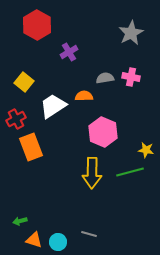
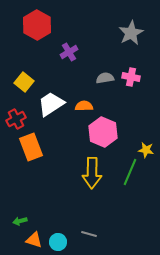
orange semicircle: moved 10 px down
white trapezoid: moved 2 px left, 2 px up
green line: rotated 52 degrees counterclockwise
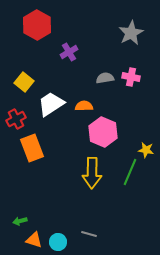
orange rectangle: moved 1 px right, 1 px down
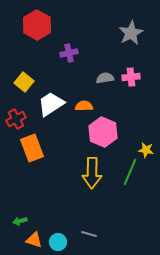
purple cross: moved 1 px down; rotated 18 degrees clockwise
pink cross: rotated 18 degrees counterclockwise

● ● ●

- **Work to be completed**: Quote the lines above word for word, leaving out the pictures.

- **Correct answer**:
orange semicircle: moved 10 px down
white trapezoid: moved 2 px left, 2 px up
green line: rotated 52 degrees counterclockwise
orange rectangle: moved 1 px right, 1 px down
purple cross: moved 1 px down; rotated 18 degrees clockwise
pink cross: rotated 18 degrees counterclockwise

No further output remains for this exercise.